## PROBLEM DESCRIPTION
Please set down the data word for word; images do not go in the copy.

## DATASET EXCERPT
■ ■ ■ ■

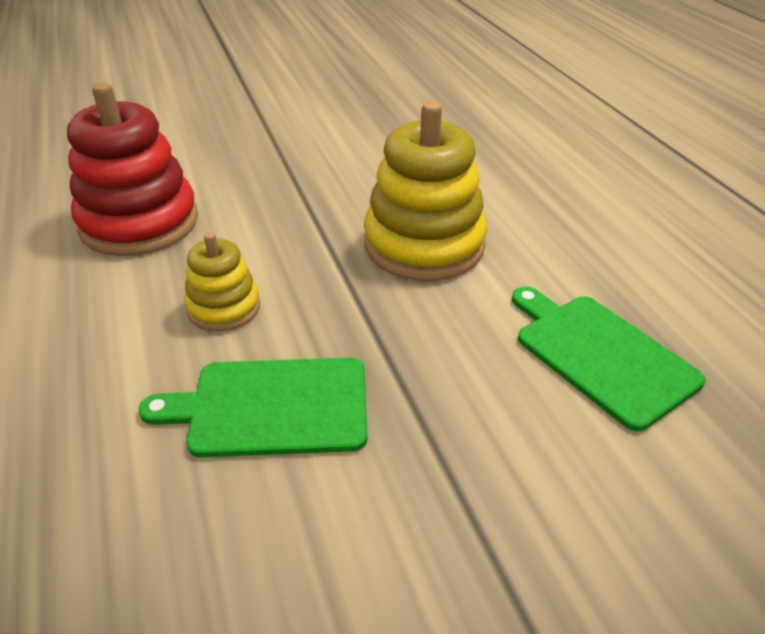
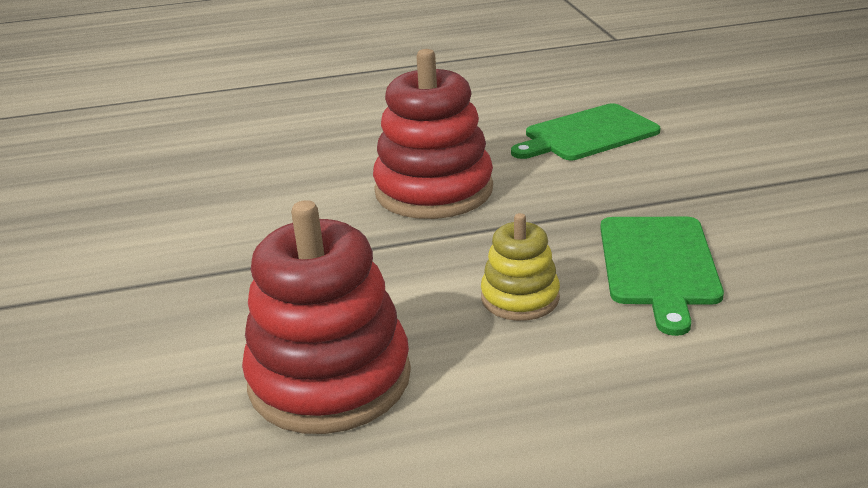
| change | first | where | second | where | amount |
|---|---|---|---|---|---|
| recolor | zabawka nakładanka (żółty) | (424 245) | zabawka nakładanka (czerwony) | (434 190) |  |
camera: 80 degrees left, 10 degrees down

■ ■ ■ ■

## RESULT OF THIS TASK
| change | first | where | second | where | amount |
|---|---|---|---|---|---|
| recolor | zabawka nakładanka (żółty) | (424 245) | zabawka nakładanka (czerwony) | (434 190) |  |
camera: 80 degrees left, 10 degrees down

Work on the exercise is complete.